::: INPUT

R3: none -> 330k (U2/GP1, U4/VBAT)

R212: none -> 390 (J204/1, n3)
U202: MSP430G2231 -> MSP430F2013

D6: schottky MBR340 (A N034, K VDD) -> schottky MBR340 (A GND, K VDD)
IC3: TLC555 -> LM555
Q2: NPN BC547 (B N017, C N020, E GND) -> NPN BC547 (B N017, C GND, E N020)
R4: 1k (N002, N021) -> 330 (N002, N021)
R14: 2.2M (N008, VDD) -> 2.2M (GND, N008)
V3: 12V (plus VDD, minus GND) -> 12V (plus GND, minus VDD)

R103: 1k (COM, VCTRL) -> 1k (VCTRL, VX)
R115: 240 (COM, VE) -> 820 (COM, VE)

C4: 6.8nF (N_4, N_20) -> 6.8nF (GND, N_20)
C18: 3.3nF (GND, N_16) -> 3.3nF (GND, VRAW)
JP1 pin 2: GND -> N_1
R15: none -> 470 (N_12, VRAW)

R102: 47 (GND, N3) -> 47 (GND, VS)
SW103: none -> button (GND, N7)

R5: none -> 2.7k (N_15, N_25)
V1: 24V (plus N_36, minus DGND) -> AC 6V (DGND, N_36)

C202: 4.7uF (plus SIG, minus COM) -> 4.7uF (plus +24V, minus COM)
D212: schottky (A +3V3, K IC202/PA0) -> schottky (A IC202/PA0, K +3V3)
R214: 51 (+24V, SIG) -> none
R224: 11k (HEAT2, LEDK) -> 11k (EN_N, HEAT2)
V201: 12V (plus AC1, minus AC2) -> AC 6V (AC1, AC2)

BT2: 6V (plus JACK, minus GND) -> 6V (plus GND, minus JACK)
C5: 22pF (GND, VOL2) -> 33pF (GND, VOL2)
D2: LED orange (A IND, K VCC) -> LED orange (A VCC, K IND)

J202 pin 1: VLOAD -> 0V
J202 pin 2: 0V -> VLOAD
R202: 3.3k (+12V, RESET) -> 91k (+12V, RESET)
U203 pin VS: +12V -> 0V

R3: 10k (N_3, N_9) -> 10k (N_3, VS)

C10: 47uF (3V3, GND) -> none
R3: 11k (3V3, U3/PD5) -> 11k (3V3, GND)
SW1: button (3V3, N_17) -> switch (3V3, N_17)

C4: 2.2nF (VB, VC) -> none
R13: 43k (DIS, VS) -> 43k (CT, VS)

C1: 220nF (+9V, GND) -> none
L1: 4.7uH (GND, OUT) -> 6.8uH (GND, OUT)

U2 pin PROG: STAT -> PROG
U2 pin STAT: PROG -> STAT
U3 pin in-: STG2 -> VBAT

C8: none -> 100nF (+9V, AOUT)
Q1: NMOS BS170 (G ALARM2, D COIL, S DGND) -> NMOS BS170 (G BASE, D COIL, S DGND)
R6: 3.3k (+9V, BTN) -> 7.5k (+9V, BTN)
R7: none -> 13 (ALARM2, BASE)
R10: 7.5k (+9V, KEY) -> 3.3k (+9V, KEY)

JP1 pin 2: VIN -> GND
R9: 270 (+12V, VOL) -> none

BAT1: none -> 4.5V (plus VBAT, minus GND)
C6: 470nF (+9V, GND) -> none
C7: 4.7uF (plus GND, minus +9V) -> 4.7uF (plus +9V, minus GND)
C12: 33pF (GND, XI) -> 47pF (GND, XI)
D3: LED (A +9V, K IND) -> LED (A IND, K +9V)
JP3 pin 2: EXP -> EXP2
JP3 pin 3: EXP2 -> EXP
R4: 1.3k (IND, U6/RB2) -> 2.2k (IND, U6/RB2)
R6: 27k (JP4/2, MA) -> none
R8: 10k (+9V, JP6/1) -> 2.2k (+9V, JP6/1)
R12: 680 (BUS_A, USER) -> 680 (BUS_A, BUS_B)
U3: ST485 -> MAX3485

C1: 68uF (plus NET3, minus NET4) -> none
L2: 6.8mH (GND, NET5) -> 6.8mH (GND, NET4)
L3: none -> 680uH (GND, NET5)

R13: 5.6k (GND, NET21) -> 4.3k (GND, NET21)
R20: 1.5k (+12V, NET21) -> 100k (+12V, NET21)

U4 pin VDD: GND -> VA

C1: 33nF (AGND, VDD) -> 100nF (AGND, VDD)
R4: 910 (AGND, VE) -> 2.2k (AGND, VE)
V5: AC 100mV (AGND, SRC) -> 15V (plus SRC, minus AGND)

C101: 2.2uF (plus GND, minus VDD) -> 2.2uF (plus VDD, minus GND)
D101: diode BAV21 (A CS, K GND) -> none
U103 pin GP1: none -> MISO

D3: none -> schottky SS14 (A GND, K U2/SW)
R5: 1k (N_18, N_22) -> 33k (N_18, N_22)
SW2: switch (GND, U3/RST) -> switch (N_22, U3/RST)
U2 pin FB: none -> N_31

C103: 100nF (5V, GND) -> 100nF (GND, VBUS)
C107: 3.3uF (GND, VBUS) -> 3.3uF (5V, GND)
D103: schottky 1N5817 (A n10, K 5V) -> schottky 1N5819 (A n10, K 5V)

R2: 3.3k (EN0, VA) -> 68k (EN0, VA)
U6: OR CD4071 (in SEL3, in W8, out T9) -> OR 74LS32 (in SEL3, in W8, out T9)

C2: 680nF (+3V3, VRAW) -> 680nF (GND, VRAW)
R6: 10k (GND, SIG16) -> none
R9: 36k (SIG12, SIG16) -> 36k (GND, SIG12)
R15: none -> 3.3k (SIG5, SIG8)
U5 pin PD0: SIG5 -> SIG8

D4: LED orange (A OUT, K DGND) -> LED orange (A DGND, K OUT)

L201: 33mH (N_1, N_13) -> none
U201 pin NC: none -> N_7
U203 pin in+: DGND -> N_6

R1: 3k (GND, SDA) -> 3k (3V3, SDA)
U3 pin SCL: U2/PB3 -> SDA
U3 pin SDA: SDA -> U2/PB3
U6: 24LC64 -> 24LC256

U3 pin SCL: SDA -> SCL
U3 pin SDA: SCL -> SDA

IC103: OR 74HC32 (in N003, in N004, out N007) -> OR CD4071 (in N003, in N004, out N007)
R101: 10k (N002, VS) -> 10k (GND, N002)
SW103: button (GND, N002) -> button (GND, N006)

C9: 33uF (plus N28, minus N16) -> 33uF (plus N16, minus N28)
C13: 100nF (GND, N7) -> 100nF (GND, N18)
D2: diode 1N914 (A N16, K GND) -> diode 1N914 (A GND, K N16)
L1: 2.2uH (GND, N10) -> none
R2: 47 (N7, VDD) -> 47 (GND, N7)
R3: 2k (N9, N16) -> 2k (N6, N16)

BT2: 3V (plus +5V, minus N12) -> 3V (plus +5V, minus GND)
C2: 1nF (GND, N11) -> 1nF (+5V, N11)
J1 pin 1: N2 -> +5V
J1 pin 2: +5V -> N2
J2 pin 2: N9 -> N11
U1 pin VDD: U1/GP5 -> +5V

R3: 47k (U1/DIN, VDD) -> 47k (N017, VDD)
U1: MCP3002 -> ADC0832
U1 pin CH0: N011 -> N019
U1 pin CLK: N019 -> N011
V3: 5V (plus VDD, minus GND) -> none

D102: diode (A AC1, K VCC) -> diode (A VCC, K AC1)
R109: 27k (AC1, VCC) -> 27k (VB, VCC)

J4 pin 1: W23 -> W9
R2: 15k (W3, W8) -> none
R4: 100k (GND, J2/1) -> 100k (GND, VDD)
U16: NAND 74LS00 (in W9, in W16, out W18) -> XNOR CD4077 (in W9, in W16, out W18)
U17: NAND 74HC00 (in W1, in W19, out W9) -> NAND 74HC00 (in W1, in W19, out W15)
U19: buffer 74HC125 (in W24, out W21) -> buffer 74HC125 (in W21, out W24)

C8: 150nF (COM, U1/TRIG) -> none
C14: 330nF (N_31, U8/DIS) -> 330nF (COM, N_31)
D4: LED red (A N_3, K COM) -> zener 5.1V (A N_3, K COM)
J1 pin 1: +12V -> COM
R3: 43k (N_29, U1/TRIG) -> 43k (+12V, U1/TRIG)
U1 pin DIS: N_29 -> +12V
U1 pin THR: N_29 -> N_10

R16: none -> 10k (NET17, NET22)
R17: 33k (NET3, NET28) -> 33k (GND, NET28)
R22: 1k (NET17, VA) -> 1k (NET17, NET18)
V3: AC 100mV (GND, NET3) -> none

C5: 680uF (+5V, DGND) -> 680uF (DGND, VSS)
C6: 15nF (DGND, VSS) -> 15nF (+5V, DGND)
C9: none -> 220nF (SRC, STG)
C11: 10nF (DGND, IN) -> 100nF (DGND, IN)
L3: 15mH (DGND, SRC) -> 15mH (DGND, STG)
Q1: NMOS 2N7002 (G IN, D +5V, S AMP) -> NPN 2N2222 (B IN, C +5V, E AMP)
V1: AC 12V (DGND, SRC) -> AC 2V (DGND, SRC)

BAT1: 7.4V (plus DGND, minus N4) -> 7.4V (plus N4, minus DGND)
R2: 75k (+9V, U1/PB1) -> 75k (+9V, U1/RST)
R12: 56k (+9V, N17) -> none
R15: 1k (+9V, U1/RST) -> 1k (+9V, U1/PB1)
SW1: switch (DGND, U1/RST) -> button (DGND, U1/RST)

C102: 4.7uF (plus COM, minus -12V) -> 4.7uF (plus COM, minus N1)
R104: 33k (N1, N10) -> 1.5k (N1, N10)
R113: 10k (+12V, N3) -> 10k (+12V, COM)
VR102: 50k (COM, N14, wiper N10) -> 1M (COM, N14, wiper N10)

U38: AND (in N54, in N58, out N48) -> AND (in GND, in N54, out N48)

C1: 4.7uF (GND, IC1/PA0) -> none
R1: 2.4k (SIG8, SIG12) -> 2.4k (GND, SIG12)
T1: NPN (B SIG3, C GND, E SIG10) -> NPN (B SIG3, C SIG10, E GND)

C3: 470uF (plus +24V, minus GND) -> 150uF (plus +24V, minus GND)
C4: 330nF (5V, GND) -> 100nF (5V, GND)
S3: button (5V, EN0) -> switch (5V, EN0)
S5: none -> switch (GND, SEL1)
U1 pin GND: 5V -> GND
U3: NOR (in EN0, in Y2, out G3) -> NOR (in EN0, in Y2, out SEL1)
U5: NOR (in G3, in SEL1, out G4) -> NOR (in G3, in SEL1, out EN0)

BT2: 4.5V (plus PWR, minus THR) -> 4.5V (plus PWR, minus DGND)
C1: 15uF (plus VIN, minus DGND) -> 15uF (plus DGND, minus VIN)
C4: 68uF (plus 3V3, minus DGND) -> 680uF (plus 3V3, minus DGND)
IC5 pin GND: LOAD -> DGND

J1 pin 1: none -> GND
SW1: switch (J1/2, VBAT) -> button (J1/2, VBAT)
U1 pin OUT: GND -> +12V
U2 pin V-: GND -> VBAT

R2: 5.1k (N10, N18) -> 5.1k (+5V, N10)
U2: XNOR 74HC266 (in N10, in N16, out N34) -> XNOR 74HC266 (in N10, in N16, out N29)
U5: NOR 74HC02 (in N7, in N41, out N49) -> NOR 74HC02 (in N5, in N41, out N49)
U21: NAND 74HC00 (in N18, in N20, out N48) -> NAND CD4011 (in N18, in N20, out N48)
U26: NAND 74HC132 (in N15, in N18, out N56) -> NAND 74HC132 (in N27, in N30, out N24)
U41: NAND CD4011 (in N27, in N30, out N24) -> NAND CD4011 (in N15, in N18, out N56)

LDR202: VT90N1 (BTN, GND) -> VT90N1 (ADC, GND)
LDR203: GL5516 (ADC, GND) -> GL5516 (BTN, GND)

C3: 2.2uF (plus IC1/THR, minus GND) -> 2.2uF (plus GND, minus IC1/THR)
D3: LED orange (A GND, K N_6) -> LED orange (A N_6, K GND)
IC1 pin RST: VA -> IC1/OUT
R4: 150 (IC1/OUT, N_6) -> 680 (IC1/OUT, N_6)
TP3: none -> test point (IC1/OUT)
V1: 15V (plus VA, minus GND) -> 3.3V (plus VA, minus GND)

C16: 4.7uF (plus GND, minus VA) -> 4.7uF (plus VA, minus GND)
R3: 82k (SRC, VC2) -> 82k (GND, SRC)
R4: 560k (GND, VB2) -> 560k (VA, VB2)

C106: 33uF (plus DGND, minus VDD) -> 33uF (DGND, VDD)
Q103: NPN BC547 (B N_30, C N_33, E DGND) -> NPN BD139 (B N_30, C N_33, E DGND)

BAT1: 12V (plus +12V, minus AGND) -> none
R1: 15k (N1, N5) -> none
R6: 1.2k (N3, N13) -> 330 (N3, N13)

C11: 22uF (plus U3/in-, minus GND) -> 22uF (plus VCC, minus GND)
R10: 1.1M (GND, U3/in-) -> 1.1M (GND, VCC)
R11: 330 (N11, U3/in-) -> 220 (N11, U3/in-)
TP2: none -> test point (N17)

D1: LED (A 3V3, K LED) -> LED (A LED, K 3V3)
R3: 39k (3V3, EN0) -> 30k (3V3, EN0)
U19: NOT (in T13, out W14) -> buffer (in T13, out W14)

::::::

Search the entries above for the string "VRAW". Copy each line in which it appears.

◆ **RESULT**:
C18: 3.3nF (GND, N_16) -> 3.3nF (GND, VRAW)
R15: none -> 470 (N_12, VRAW)
C2: 680nF (+3V3, VRAW) -> 680nF (GND, VRAW)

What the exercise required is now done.